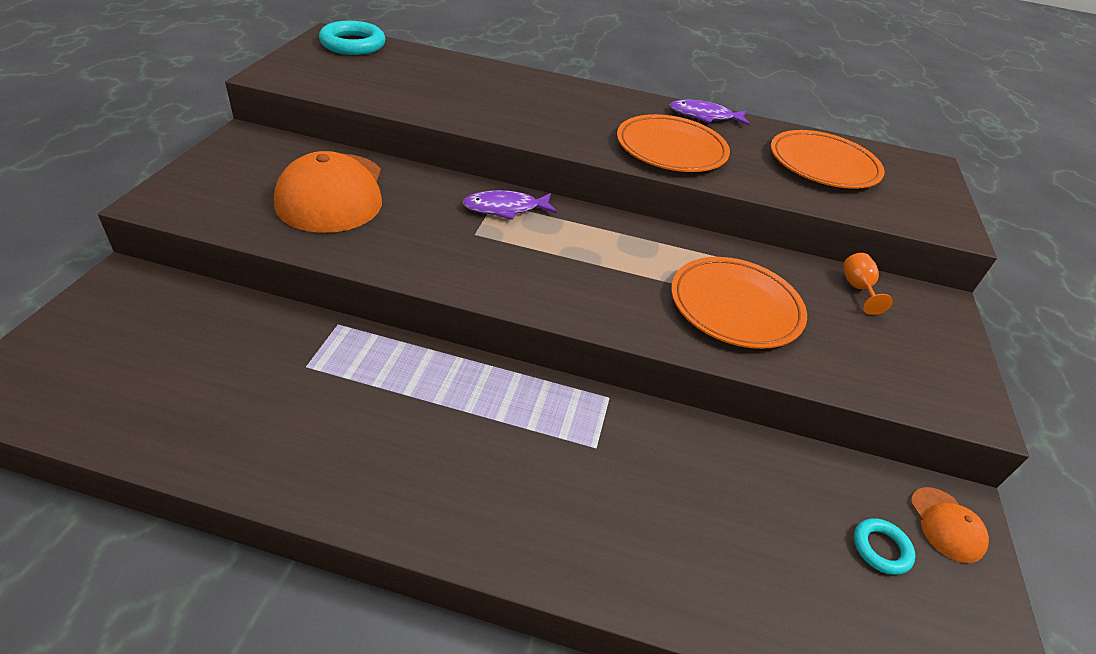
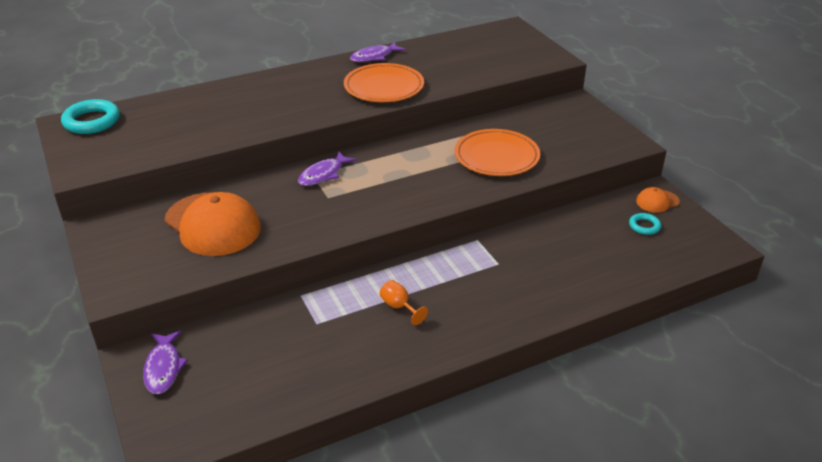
camera: 35 degrees left, 5 degrees down
(123, 307) = (163, 368): none -> purple fish
(823, 165) = (465, 54): orange plate -> none
(857, 289) = (537, 115): orange goblet -> orange goblet (399, 307)
(946, 524) = (657, 201): orange cap -> orange cap turned 120 degrees clockwise

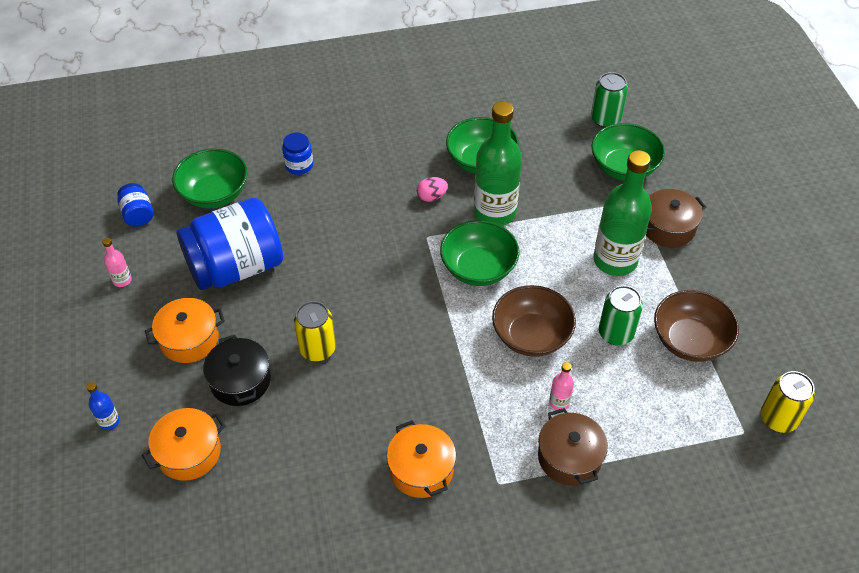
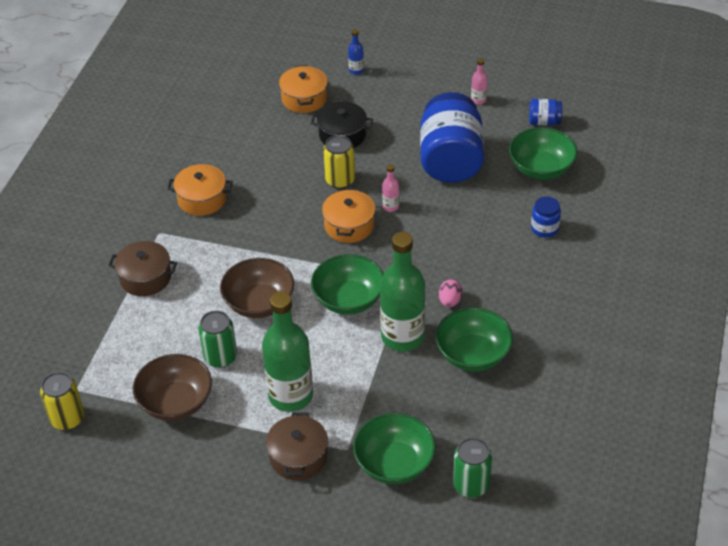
camera: 120 degrees right, 5 degrees down
(189, 339) = (397, 120): orange pot -> orange pot (349, 225)
(559, 402) = (191, 292): pink bottle -> pink bottle (390, 206)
----------
- **HOW TO COMPLETE THIS TASK**
If a line in the data holds the string "down", copy that line.

- **WRITTEN SOLUTION**
camera: 35 degrees left, 5 degrees down
camera: 120 degrees right, 5 degrees down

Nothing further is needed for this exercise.